| What you should do |
From the data below, repeat exactly the lines from the line with "purple candle [344,147,378,209]" to the line with "turquoise shoe [341,474,471,557]", both included.

| Data section |
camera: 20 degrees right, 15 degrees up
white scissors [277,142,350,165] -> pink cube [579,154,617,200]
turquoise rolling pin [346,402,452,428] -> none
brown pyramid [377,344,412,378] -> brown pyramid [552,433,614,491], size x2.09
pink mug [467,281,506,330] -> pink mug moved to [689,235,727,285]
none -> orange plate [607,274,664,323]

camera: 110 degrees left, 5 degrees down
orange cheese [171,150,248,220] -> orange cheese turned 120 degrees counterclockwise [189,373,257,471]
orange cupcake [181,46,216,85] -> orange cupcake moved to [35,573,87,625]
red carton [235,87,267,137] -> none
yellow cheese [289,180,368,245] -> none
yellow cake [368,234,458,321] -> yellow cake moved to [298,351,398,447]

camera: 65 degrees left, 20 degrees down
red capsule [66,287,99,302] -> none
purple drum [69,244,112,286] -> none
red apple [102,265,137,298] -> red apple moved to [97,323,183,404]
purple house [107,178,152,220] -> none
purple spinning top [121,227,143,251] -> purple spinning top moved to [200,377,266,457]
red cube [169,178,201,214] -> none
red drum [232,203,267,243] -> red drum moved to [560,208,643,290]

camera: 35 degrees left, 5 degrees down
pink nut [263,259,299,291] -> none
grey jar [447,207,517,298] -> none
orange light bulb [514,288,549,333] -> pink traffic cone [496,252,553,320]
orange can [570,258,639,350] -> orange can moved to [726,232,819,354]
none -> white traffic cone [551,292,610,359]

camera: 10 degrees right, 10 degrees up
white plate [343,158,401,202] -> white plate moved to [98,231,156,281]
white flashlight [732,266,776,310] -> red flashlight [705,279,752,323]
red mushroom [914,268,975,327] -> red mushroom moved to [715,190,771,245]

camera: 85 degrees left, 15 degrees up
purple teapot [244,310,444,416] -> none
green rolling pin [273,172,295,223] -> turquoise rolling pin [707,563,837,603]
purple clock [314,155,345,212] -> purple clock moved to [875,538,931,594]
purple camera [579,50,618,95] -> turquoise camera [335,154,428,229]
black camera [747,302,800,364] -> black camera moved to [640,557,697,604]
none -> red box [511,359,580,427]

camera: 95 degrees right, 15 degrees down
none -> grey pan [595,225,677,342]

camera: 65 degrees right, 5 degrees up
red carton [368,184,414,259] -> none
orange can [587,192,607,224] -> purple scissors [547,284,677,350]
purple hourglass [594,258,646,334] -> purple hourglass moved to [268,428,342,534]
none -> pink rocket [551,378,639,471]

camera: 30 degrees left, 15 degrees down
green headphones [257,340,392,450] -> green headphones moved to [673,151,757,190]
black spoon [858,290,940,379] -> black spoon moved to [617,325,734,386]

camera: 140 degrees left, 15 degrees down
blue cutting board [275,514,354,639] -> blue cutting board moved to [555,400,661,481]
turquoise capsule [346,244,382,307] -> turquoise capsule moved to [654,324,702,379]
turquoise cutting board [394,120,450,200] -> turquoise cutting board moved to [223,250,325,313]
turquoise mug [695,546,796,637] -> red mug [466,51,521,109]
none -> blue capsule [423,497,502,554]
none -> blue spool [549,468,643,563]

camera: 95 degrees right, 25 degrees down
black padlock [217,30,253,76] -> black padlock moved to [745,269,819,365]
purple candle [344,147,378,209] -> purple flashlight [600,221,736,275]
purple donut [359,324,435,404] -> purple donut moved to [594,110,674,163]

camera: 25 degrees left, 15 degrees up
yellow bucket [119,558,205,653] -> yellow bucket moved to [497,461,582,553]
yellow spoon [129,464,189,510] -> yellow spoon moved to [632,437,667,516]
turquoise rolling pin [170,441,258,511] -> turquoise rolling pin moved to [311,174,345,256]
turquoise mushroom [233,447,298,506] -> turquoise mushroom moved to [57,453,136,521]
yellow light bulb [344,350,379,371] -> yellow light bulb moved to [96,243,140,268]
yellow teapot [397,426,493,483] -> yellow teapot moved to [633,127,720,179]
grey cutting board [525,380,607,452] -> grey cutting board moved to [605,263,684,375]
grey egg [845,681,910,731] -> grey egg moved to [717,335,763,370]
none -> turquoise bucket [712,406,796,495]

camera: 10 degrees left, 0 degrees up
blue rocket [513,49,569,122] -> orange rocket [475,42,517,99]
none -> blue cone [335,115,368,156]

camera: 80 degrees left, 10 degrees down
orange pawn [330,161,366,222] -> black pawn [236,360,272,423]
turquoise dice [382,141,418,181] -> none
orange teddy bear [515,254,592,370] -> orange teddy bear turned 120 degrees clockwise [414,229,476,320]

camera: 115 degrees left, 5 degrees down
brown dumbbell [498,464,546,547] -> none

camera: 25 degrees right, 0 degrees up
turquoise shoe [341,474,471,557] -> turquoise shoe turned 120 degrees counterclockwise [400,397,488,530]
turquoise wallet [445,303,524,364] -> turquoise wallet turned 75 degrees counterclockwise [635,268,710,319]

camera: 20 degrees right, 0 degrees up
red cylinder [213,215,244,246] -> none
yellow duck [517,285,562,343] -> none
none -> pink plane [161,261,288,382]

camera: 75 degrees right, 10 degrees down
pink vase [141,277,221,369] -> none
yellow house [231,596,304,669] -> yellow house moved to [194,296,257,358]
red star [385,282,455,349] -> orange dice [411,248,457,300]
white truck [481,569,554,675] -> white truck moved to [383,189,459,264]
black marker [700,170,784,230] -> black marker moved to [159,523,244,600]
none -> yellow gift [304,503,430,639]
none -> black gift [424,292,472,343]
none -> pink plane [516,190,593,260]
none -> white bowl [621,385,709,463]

| Exercise result |
purple candle [344,147,378,209] -> purple flashlight [600,221,736,275]
purple donut [359,324,435,404] -> purple donut moved to [594,110,674,163]

camera: 25 degrees left, 15 degrees up
yellow bucket [119,558,205,653] -> yellow bucket moved to [497,461,582,553]
yellow spoon [129,464,189,510] -> yellow spoon moved to [632,437,667,516]
turquoise rolling pin [170,441,258,511] -> turquoise rolling pin moved to [311,174,345,256]
turquoise mushroom [233,447,298,506] -> turquoise mushroom moved to [57,453,136,521]
yellow light bulb [344,350,379,371] -> yellow light bulb moved to [96,243,140,268]
yellow teapot [397,426,493,483] -> yellow teapot moved to [633,127,720,179]
grey cutting board [525,380,607,452] -> grey cutting board moved to [605,263,684,375]
grey egg [845,681,910,731] -> grey egg moved to [717,335,763,370]
none -> turquoise bucket [712,406,796,495]

camera: 10 degrees left, 0 degrees up
blue rocket [513,49,569,122] -> orange rocket [475,42,517,99]
none -> blue cone [335,115,368,156]

camera: 80 degrees left, 10 degrees down
orange pawn [330,161,366,222] -> black pawn [236,360,272,423]
turquoise dice [382,141,418,181] -> none
orange teddy bear [515,254,592,370] -> orange teddy bear turned 120 degrees clockwise [414,229,476,320]

camera: 115 degrees left, 5 degrees down
brown dumbbell [498,464,546,547] -> none

camera: 25 degrees right, 0 degrees up
turquoise shoe [341,474,471,557] -> turquoise shoe turned 120 degrees counterclockwise [400,397,488,530]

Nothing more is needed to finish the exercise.